## The problem
Print out each entry below in full, exactly as given, excluding pictures.

## Available data
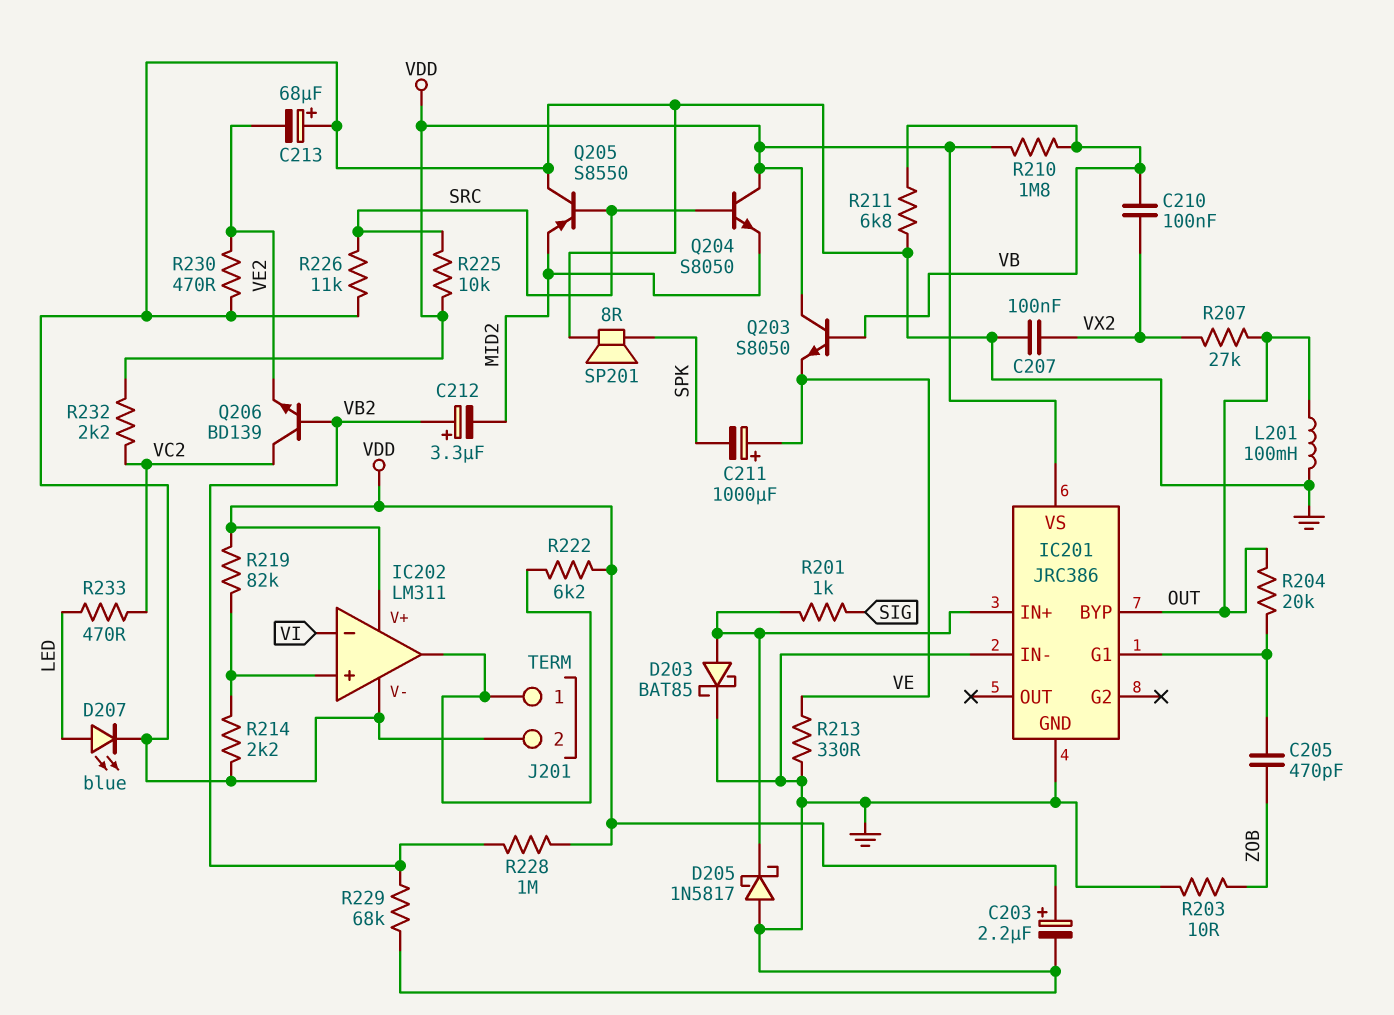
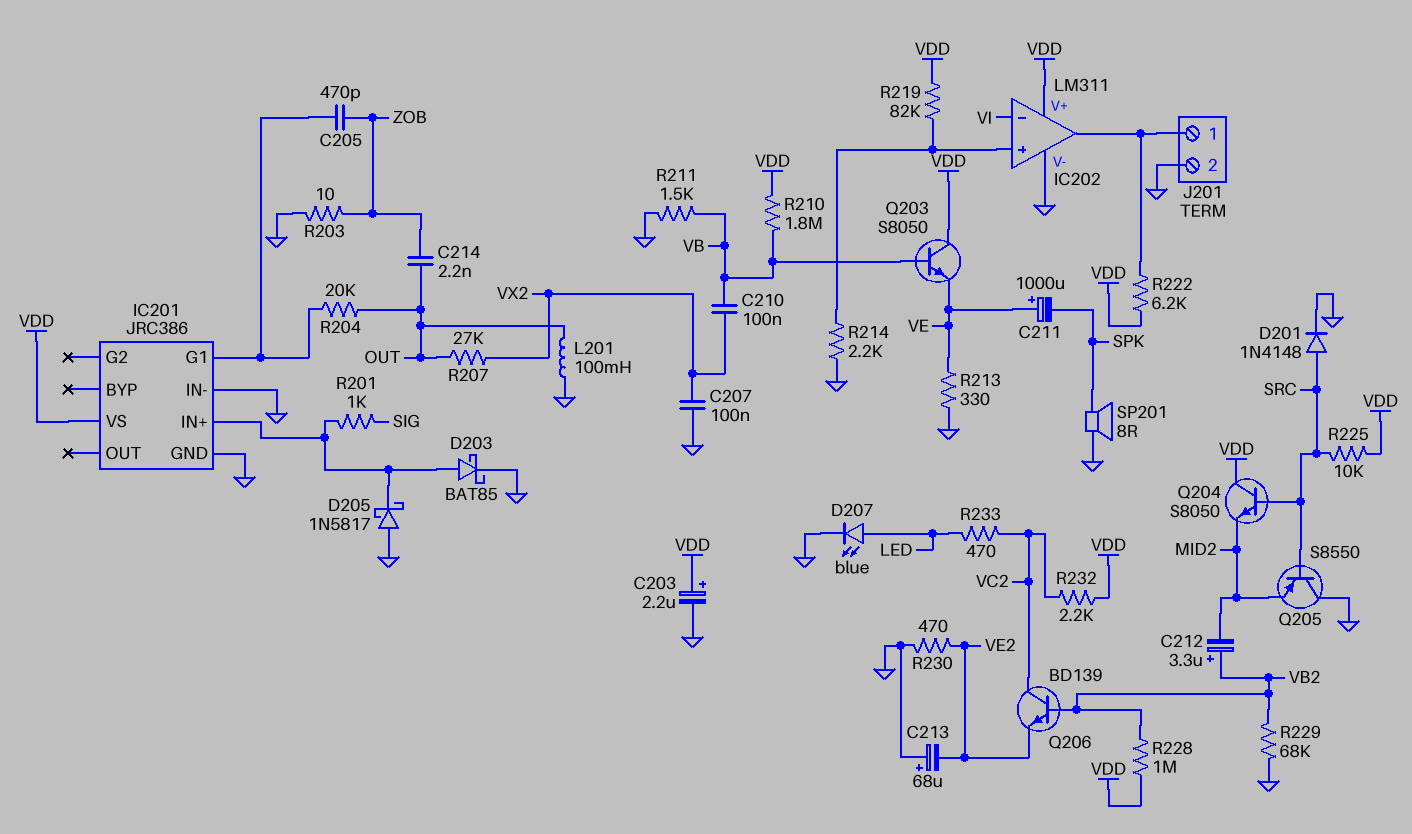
C214: none -> 2.2nF (OUT, ZOB)
D201: none -> diode 1N4148 (A SRC, K GND)
IC201 pin BYP: OUT -> none
R211: 6.8k (GND, VB) -> 1.5k (GND, VB)
R226: 11k (GND, SRC) -> none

## Result of the exercise
C214: none -> 2.2nF (OUT, ZOB)
D201: none -> diode 1N4148 (A SRC, K GND)
IC201 pin BYP: OUT -> none
R211: 6.8k (GND, VB) -> 1.5k (GND, VB)
R226: 11k (GND, SRC) -> none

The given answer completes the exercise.